**How to complete this task:**
For every entry, output the exact wording.

**Collection entries:**
········
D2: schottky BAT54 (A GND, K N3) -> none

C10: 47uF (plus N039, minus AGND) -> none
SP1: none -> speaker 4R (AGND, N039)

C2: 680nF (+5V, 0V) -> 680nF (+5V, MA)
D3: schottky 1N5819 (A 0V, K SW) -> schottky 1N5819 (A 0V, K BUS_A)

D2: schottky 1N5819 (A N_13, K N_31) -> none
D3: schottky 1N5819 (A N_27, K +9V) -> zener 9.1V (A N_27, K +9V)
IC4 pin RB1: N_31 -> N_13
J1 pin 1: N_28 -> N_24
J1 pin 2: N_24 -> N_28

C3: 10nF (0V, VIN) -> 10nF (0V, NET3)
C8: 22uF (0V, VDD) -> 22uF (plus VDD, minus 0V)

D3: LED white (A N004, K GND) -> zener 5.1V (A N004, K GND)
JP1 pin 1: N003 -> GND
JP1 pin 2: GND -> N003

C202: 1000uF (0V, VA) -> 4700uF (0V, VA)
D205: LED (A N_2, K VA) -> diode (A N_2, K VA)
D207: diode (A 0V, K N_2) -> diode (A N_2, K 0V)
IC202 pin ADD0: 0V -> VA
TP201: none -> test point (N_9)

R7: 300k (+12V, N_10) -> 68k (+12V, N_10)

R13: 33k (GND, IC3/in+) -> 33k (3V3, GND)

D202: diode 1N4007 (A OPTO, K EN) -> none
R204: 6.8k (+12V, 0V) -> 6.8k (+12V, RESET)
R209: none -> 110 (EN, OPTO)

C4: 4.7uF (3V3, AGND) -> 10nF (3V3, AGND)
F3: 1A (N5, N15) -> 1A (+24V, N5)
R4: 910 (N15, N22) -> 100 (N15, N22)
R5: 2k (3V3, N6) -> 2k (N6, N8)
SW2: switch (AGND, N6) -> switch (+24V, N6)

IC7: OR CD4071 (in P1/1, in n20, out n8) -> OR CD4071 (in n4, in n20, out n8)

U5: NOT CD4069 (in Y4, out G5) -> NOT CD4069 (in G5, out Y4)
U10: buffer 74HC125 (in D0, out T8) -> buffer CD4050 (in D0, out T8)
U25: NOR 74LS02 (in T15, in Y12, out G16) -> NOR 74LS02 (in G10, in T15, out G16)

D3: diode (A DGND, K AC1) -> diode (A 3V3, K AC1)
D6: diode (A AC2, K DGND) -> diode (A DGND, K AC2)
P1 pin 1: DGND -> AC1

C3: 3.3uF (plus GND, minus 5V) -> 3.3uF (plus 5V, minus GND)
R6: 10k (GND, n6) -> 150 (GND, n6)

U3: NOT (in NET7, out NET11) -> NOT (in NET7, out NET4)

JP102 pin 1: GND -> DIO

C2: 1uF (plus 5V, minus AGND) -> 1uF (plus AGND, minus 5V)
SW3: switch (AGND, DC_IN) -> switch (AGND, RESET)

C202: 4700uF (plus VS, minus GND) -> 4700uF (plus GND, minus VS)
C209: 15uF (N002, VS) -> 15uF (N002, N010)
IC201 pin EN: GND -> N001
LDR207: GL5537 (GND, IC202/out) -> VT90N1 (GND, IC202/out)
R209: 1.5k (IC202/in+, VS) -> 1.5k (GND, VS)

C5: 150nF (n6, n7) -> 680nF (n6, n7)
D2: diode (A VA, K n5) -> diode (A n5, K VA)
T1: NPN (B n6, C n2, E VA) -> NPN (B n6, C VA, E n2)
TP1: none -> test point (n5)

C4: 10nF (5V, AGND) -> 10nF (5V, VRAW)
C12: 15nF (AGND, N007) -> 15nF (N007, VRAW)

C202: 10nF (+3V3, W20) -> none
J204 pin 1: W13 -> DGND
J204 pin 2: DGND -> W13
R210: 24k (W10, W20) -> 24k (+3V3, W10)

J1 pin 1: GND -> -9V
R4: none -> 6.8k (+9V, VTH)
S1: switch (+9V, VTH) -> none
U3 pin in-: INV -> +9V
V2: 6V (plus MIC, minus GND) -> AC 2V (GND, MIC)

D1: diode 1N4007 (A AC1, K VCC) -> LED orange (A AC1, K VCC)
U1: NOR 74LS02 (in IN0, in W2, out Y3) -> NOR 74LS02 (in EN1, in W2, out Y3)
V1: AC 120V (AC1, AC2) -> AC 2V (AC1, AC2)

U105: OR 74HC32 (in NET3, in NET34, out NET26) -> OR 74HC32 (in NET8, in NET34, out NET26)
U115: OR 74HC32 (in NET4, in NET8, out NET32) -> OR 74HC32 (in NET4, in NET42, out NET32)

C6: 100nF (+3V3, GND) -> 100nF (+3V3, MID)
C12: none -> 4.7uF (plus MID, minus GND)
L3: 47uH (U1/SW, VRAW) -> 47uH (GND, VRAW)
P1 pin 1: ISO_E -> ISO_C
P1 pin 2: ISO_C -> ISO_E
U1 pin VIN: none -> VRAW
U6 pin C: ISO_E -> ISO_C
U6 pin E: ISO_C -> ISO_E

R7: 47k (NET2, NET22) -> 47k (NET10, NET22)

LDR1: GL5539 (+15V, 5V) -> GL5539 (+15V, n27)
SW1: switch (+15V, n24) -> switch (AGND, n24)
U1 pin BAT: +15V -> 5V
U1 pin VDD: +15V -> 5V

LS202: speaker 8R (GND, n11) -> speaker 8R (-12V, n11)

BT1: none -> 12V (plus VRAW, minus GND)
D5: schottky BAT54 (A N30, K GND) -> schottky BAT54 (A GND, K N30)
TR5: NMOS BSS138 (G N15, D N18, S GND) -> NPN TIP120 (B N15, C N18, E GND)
········
**Answer space:**
D2: schottky BAT54 (A GND, K N3) -> none

C10: 47uF (plus N039, minus AGND) -> none
SP1: none -> speaker 4R (AGND, N039)

C2: 680nF (+5V, 0V) -> 680nF (+5V, MA)
D3: schottky 1N5819 (A 0V, K SW) -> schottky 1N5819 (A 0V, K BUS_A)

D2: schottky 1N5819 (A N_13, K N_31) -> none
D3: schottky 1N5819 (A N_27, K +9V) -> zener 9.1V (A N_27, K +9V)
IC4 pin RB1: N_31 -> N_13
J1 pin 1: N_28 -> N_24
J1 pin 2: N_24 -> N_28

C3: 10nF (0V, VIN) -> 10nF (0V, NET3)
C8: 22uF (0V, VDD) -> 22uF (plus VDD, minus 0V)

D3: LED white (A N004, K GND) -> zener 5.1V (A N004, K GND)
JP1 pin 1: N003 -> GND
JP1 pin 2: GND -> N003

C202: 1000uF (0V, VA) -> 4700uF (0V, VA)
D205: LED (A N_2, K VA) -> diode (A N_2, K VA)
D207: diode (A 0V, K N_2) -> diode (A N_2, K 0V)
IC202 pin ADD0: 0V -> VA
TP201: none -> test point (N_9)

R7: 300k (+12V, N_10) -> 68k (+12V, N_10)

R13: 33k (GND, IC3/in+) -> 33k (3V3, GND)

D202: diode 1N4007 (A OPTO, K EN) -> none
R204: 6.8k (+12V, 0V) -> 6.8k (+12V, RESET)
R209: none -> 110 (EN, OPTO)

C4: 4.7uF (3V3, AGND) -> 10nF (3V3, AGND)
F3: 1A (N5, N15) -> 1A (+24V, N5)
R4: 910 (N15, N22) -> 100 (N15, N22)
R5: 2k (3V3, N6) -> 2k (N6, N8)
SW2: switch (AGND, N6) -> switch (+24V, N6)

IC7: OR CD4071 (in P1/1, in n20, out n8) -> OR CD4071 (in n4, in n20, out n8)

U5: NOT CD4069 (in Y4, out G5) -> NOT CD4069 (in G5, out Y4)
U10: buffer 74HC125 (in D0, out T8) -> buffer CD4050 (in D0, out T8)
U25: NOR 74LS02 (in T15, in Y12, out G16) -> NOR 74LS02 (in G10, in T15, out G16)

D3: diode (A DGND, K AC1) -> diode (A 3V3, K AC1)
D6: diode (A AC2, K DGND) -> diode (A DGND, K AC2)
P1 pin 1: DGND -> AC1

C3: 3.3uF (plus GND, minus 5V) -> 3.3uF (plus 5V, minus GND)
R6: 10k (GND, n6) -> 150 (GND, n6)

U3: NOT (in NET7, out NET11) -> NOT (in NET7, out NET4)

JP102 pin 1: GND -> DIO

C2: 1uF (plus 5V, minus AGND) -> 1uF (plus AGND, minus 5V)
SW3: switch (AGND, DC_IN) -> switch (AGND, RESET)

C202: 4700uF (plus VS, minus GND) -> 4700uF (plus GND, minus VS)
C209: 15uF (N002, VS) -> 15uF (N002, N010)
IC201 pin EN: GND -> N001
LDR207: GL5537 (GND, IC202/out) -> VT90N1 (GND, IC202/out)
R209: 1.5k (IC202/in+, VS) -> 1.5k (GND, VS)

C5: 150nF (n6, n7) -> 680nF (n6, n7)
D2: diode (A VA, K n5) -> diode (A n5, K VA)
T1: NPN (B n6, C n2, E VA) -> NPN (B n6, C VA, E n2)
TP1: none -> test point (n5)

C4: 10nF (5V, AGND) -> 10nF (5V, VRAW)
C12: 15nF (AGND, N007) -> 15nF (N007, VRAW)

C202: 10nF (+3V3, W20) -> none
J204 pin 1: W13 -> DGND
J204 pin 2: DGND -> W13
R210: 24k (W10, W20) -> 24k (+3V3, W10)

J1 pin 1: GND -> -9V
R4: none -> 6.8k (+9V, VTH)
S1: switch (+9V, VTH) -> none
U3 pin in-: INV -> +9V
V2: 6V (plus MIC, minus GND) -> AC 2V (GND, MIC)

D1: diode 1N4007 (A AC1, K VCC) -> LED orange (A AC1, K VCC)
U1: NOR 74LS02 (in IN0, in W2, out Y3) -> NOR 74LS02 (in EN1, in W2, out Y3)
V1: AC 120V (AC1, AC2) -> AC 2V (AC1, AC2)

U105: OR 74HC32 (in NET3, in NET34, out NET26) -> OR 74HC32 (in NET8, in NET34, out NET26)
U115: OR 74HC32 (in NET4, in NET8, out NET32) -> OR 74HC32 (in NET4, in NET42, out NET32)

C6: 100nF (+3V3, GND) -> 100nF (+3V3, MID)
C12: none -> 4.7uF (plus MID, minus GND)
L3: 47uH (U1/SW, VRAW) -> 47uH (GND, VRAW)
P1 pin 1: ISO_E -> ISO_C
P1 pin 2: ISO_C -> ISO_E
U1 pin VIN: none -> VRAW
U6 pin C: ISO_E -> ISO_C
U6 pin E: ISO_C -> ISO_E

R7: 47k (NET2, NET22) -> 47k (NET10, NET22)

LDR1: GL5539 (+15V, 5V) -> GL5539 (+15V, n27)
SW1: switch (+15V, n24) -> switch (AGND, n24)
U1 pin BAT: +15V -> 5V
U1 pin VDD: +15V -> 5V

LS202: speaker 8R (GND, n11) -> speaker 8R (-12V, n11)

BT1: none -> 12V (plus VRAW, minus GND)
D5: schottky BAT54 (A N30, K GND) -> schottky BAT54 (A GND, K N30)
TR5: NMOS BSS138 (G N15, D N18, S GND) -> NPN TIP120 (B N15, C N18, E GND)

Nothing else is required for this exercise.